:: WHAT IS BEING ASKED ::
Set the listing down again in full, word for word, with the pictures left out.

───

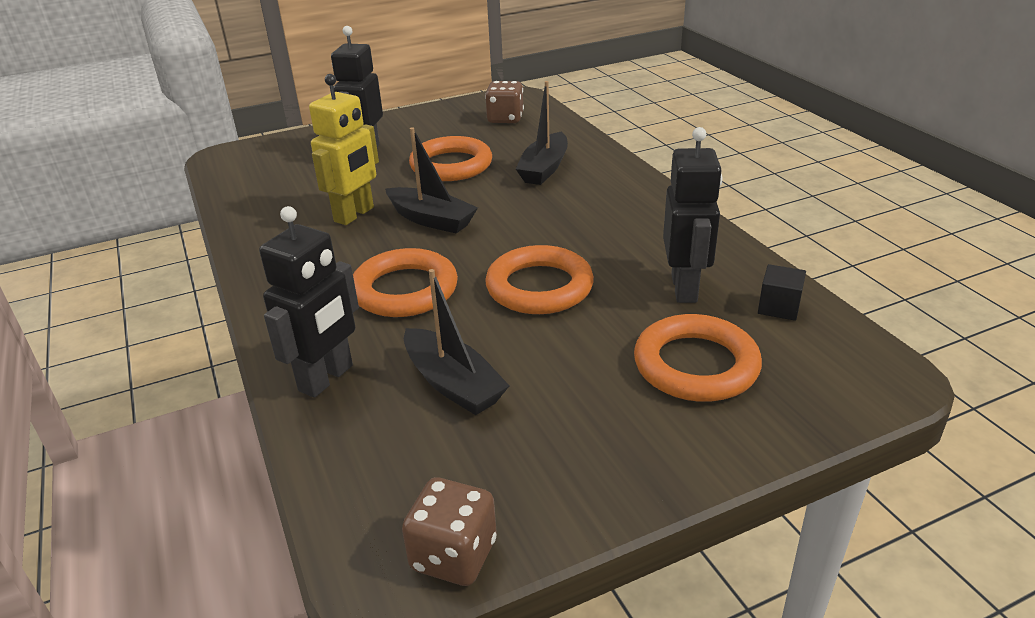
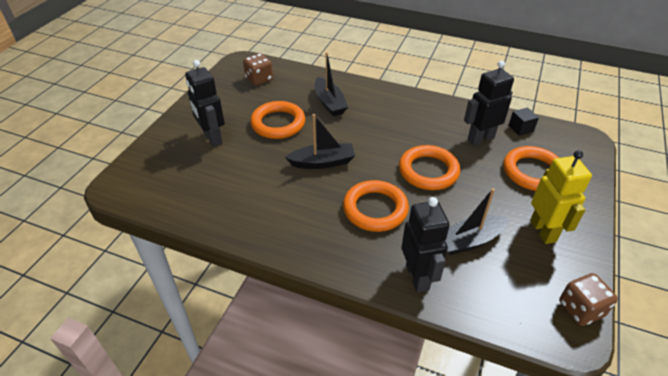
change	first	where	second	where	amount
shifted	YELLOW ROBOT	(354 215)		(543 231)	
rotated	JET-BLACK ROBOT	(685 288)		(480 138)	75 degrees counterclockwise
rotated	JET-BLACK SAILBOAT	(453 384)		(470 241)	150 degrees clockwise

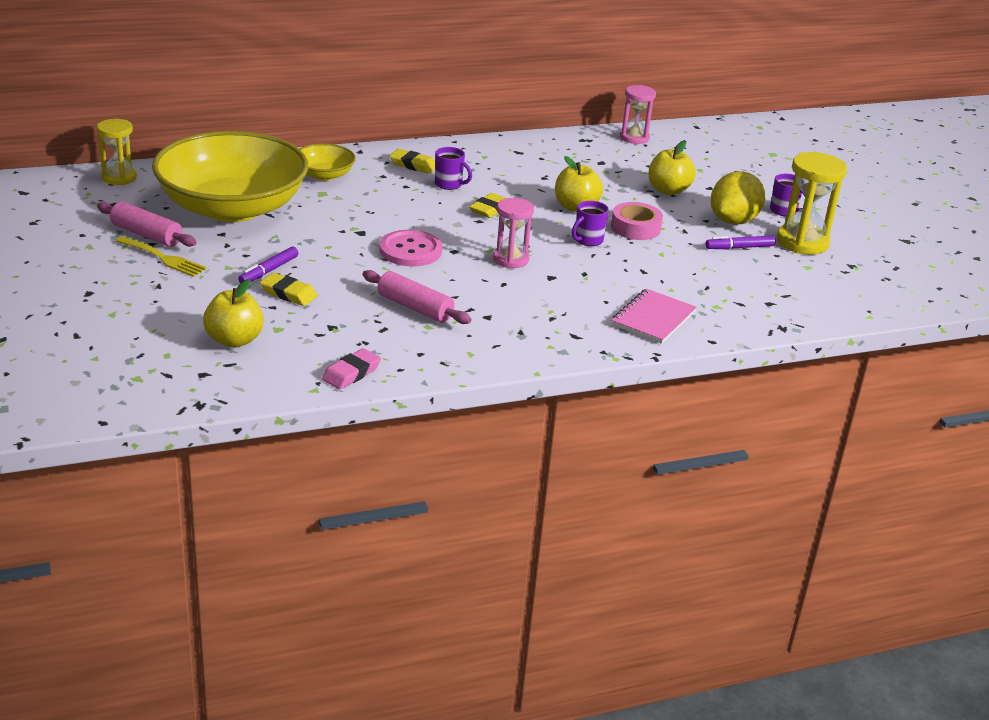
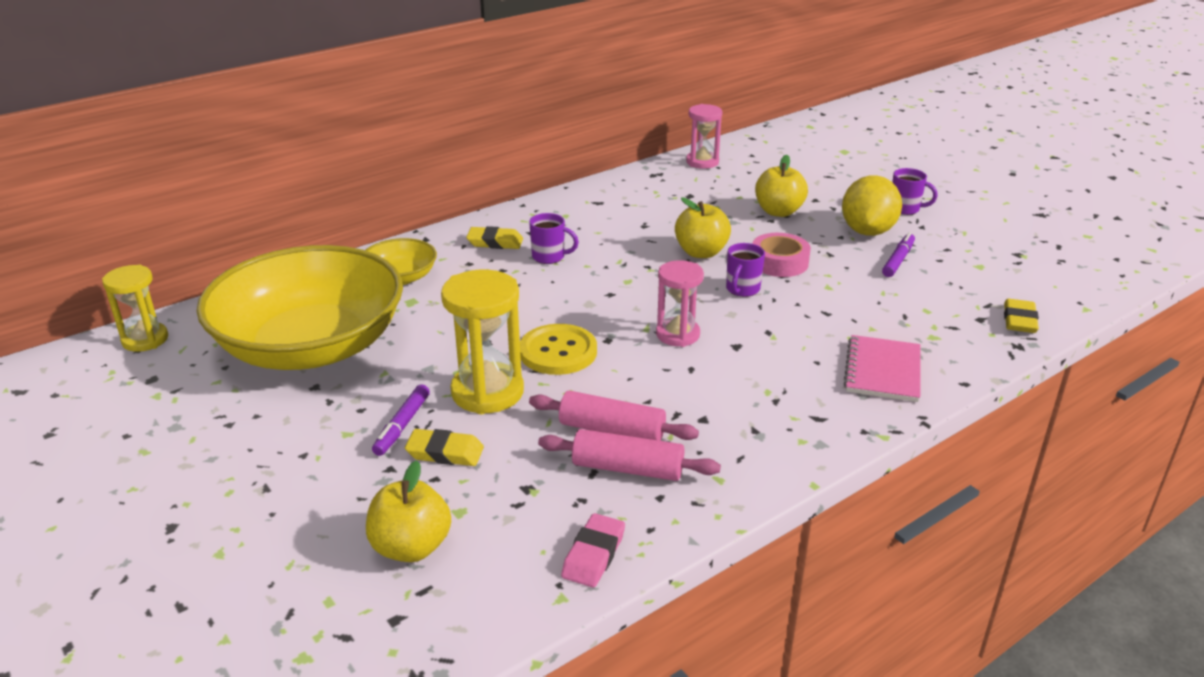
change	first	where	second	where	amount
shifted	YELLOW SAND TIMER	(802 242)		(487 392)	
shifted	YELLOW PENCIL ERASER	(490 209)		(1019 320)	
shifted	ROSE-PINK DOUGH ROLLER	(146 235)		(627 468)	
repainted	ROSE-PINK SEWING BUTTON	(410 250)	YELLOW SEWING BUTTON	(558 352)	
gone	YELLOW TABLE FORK	(163 258)			
rotated	ROYAL PURPLE MARKER	(739 247)		(898 260)	150 degrees clockwise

───

:: TASK OUTPUT ::
change	first	where	second	where	amount
shifted	YELLOW ROBOT	(354 215)		(543 231)	
rotated	JET-BLACK ROBOT	(685 288)		(480 138)	75 degrees counterclockwise
rotated	JET-BLACK SAILBOAT	(453 384)		(470 241)	150 degrees clockwise

change	first	where	second	where	amount
shifted	YELLOW SAND TIMER	(802 242)		(487 392)	
shifted	YELLOW PENCIL ERASER	(490 209)		(1019 320)	
shifted	ROSE-PINK DOUGH ROLLER	(146 235)		(627 468)	
repainted	ROSE-PINK SEWING BUTTON	(410 250)	YELLOW SEWING BUTTON	(558 352)	
gone	YELLOW TABLE FORK	(163 258)			
rotated	ROYAL PURPLE MARKER	(739 247)		(898 260)	150 degrees clockwise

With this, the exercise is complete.